• [WORK ORDER]: The data below holds a line containing "IC1: LD1086 -> LM1117" and a line containing "C13: 100pF (GND, W6) -> 15nF (GND, W6)"; please quote exactly those two lines and every line between them, and nothing else.
*** Opening of EXTRACTED RECORDS ***
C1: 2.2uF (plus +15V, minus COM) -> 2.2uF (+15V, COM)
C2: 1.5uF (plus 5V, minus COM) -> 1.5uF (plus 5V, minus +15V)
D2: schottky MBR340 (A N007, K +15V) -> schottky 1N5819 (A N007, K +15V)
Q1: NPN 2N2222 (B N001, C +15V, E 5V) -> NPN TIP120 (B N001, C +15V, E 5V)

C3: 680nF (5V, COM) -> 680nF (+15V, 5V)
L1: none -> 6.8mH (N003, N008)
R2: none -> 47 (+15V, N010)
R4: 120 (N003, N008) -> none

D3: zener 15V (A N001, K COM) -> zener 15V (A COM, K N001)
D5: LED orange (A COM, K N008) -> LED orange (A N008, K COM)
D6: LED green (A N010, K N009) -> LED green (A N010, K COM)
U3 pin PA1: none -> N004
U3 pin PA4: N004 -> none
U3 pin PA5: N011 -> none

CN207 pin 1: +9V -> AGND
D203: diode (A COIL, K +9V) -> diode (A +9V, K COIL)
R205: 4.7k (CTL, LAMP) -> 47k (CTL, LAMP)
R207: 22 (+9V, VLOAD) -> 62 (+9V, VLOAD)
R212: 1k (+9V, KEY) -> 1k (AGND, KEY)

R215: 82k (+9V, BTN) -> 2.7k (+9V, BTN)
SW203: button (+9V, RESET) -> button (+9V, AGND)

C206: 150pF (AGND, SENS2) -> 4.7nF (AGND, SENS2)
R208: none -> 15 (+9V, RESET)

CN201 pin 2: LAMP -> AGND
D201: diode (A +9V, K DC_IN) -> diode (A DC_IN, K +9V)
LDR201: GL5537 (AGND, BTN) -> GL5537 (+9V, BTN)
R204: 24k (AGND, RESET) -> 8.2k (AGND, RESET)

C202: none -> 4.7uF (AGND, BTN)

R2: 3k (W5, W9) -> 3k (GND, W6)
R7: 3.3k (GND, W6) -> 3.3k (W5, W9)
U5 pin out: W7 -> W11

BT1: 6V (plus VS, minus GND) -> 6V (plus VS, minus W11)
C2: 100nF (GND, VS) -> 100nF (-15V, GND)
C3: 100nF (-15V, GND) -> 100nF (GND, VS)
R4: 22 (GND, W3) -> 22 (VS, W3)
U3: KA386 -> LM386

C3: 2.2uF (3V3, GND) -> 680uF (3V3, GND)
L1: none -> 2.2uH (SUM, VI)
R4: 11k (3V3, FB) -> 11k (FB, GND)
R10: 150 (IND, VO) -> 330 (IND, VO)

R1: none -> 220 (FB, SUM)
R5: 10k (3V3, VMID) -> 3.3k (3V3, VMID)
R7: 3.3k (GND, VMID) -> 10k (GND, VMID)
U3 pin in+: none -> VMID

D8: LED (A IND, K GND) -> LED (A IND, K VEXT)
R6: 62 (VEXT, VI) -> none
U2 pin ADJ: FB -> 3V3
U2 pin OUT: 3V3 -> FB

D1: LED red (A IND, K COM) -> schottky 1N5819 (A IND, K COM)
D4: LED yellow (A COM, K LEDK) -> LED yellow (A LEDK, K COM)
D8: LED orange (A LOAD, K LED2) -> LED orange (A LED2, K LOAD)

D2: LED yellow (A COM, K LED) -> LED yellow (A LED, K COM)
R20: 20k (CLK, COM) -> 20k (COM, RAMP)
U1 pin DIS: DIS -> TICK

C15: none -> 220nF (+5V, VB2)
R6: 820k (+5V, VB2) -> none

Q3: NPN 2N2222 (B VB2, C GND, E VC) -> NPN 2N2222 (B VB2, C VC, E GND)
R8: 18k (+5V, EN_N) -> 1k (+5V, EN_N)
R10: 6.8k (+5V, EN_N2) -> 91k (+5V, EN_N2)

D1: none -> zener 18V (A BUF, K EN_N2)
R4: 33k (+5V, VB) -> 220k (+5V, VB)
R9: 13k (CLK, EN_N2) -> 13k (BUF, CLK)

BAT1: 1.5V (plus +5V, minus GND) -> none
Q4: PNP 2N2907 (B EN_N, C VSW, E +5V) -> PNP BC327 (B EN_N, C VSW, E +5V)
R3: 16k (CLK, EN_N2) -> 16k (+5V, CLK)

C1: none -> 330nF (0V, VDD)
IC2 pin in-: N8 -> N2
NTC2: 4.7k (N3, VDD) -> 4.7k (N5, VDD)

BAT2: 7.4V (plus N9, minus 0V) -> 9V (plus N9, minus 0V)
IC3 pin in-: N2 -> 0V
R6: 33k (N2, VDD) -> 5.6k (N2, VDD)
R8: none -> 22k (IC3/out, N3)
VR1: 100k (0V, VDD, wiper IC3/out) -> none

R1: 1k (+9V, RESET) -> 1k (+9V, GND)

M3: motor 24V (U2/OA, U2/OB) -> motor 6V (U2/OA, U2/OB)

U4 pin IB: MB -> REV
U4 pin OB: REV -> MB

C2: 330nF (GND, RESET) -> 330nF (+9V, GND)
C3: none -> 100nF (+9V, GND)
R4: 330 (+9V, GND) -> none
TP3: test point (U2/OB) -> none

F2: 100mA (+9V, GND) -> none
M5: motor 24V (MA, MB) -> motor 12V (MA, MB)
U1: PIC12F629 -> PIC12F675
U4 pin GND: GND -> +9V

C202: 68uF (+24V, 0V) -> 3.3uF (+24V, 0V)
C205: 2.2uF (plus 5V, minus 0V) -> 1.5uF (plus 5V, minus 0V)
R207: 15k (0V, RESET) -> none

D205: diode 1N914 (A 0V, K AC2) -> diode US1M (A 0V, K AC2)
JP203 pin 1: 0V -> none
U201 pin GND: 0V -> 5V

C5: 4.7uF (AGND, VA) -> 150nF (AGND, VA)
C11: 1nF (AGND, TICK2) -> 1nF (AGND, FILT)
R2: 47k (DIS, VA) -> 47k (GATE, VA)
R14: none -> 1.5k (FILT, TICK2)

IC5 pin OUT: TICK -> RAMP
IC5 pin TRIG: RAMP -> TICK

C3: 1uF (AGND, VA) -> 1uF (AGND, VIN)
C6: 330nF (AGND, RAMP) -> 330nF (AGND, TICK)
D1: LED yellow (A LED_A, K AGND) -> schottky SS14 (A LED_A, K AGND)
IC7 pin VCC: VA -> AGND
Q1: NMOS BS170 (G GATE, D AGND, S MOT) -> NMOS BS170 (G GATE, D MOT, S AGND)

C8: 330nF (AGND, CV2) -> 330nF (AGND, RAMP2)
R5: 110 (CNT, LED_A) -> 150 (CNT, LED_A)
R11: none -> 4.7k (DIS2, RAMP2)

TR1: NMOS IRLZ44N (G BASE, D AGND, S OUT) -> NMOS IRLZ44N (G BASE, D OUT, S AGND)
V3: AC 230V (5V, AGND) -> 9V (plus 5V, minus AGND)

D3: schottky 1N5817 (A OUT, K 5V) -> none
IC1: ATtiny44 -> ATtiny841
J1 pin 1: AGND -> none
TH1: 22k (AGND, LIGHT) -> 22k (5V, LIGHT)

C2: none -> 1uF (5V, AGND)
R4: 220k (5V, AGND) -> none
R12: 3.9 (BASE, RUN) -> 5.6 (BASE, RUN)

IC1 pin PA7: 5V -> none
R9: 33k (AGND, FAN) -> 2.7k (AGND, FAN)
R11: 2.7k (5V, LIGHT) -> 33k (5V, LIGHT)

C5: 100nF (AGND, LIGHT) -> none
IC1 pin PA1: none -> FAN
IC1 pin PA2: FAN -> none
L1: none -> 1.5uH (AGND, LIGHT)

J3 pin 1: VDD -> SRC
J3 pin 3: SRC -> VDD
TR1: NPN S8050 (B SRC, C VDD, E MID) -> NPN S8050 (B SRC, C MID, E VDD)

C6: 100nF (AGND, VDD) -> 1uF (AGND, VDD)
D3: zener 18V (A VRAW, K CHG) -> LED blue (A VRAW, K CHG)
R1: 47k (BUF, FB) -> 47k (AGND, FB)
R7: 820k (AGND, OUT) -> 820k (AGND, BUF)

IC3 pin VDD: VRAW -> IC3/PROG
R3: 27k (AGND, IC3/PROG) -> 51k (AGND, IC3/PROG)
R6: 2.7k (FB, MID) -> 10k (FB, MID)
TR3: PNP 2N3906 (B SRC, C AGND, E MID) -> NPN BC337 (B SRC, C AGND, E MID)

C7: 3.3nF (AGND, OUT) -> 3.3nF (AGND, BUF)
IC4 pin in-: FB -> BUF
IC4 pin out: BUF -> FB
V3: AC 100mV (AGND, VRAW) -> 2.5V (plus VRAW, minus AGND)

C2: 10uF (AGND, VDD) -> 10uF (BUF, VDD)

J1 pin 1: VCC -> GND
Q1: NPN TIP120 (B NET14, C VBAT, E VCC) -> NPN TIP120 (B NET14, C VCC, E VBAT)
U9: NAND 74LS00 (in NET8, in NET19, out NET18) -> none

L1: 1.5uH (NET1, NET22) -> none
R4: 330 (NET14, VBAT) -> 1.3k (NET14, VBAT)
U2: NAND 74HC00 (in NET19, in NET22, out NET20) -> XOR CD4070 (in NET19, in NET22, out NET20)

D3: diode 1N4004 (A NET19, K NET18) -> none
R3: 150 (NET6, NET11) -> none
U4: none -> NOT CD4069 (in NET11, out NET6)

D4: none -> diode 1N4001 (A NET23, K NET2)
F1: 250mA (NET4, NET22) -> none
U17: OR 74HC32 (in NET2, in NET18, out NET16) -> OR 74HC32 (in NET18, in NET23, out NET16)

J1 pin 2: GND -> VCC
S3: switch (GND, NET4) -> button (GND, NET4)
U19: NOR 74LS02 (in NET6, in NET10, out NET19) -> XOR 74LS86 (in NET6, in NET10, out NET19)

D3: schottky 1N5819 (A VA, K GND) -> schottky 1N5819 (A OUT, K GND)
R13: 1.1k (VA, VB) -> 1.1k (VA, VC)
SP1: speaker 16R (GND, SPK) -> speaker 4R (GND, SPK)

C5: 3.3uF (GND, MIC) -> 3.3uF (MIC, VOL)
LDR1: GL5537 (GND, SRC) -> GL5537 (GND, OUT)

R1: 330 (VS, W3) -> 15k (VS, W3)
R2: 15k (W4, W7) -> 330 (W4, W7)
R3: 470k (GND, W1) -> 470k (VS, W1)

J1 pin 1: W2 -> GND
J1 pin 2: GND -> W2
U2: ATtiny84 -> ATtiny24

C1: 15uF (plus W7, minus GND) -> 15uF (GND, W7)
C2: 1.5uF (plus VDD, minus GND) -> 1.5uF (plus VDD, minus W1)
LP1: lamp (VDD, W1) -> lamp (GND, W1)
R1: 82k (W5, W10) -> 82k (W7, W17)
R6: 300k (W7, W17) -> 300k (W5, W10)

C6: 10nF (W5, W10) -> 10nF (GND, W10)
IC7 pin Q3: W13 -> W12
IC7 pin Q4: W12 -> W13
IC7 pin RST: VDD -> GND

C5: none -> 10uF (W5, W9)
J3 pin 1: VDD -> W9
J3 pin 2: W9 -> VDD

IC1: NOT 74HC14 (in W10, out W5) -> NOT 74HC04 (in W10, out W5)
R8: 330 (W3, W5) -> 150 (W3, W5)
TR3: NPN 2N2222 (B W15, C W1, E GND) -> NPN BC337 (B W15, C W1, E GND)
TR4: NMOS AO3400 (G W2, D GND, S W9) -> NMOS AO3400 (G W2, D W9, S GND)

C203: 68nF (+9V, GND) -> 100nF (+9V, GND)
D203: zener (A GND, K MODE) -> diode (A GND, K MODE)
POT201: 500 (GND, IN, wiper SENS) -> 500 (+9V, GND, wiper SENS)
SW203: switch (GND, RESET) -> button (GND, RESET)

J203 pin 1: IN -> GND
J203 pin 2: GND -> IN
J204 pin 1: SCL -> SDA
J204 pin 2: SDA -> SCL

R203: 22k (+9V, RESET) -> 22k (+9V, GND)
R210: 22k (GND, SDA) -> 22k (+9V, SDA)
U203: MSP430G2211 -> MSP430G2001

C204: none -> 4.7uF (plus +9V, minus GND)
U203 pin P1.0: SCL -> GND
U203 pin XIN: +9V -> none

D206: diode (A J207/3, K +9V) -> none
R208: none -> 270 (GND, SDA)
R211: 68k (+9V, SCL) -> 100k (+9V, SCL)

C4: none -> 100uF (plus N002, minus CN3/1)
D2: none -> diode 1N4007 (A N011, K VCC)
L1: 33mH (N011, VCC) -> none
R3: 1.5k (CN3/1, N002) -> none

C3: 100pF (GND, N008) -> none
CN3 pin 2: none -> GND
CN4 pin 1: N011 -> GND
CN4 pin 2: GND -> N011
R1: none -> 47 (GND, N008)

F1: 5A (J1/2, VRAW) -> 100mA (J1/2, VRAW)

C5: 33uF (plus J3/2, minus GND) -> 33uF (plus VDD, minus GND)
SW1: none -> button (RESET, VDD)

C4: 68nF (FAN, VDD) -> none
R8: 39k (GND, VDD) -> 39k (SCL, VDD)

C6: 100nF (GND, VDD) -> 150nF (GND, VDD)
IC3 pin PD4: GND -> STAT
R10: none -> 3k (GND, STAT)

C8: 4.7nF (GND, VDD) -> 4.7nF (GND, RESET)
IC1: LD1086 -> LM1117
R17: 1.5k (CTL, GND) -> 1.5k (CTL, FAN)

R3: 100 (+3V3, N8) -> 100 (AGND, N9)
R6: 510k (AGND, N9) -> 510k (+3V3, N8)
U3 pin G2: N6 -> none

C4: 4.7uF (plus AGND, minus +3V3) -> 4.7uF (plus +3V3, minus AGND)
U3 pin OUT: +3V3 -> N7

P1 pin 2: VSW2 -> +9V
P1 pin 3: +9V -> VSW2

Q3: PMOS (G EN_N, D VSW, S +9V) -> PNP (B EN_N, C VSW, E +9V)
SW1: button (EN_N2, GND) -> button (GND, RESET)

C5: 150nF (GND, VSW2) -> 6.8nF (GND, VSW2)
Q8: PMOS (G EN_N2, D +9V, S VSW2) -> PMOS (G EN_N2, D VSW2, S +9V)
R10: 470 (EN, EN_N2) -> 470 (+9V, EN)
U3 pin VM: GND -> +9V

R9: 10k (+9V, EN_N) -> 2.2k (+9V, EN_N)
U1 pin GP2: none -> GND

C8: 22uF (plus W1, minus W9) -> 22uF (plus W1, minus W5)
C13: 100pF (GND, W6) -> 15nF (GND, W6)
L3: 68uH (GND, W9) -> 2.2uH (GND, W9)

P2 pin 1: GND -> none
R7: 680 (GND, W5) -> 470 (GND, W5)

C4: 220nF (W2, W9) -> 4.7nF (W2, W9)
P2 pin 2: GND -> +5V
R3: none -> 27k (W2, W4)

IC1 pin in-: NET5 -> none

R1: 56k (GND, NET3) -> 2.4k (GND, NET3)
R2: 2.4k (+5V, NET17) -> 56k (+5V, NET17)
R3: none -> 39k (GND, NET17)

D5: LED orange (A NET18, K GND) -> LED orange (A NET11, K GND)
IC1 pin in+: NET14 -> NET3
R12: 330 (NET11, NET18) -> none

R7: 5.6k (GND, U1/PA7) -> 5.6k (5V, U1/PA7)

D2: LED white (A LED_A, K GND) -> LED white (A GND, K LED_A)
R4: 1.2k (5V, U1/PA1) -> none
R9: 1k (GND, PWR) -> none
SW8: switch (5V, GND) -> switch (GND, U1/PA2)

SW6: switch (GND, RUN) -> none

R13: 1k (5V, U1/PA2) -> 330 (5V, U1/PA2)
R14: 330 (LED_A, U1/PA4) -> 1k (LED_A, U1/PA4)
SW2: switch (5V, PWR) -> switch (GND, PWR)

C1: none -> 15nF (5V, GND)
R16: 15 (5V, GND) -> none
*** Close of EXTRACTED RECORDS ***
• [RESULT FOR THIS EXERCISE]:
IC1: LD1086 -> LM1117
R17: 1.5k (CTL, GND) -> 1.5k (CTL, FAN)

R3: 100 (+3V3, N8) -> 100 (AGND, N9)
R6: 510k (AGND, N9) -> 510k (+3V3, N8)
U3 pin G2: N6 -> none

C4: 4.7uF (plus AGND, minus +3V3) -> 4.7uF (plus +3V3, minus AGND)
U3 pin OUT: +3V3 -> N7

P1 pin 2: VSW2 -> +9V
P1 pin 3: +9V -> VSW2

Q3: PMOS (G EN_N, D VSW, S +9V) -> PNP (B EN_N, C VSW, E +9V)
SW1: button (EN_N2, GND) -> button (GND, RESET)

C5: 150nF (GND, VSW2) -> 6.8nF (GND, VSW2)
Q8: PMOS (G EN_N2, D +9V, S VSW2) -> PMOS (G EN_N2, D VSW2, S +9V)
R10: 470 (EN, EN_N2) -> 470 (+9V, EN)
U3 pin VM: GND -> +9V

R9: 10k (+9V, EN_N) -> 2.2k (+9V, EN_N)
U1 pin GP2: none -> GND

C8: 22uF (plus W1, minus W9) -> 22uF (plus W1, minus W5)
C13: 100pF (GND, W6) -> 15nF (GND, W6)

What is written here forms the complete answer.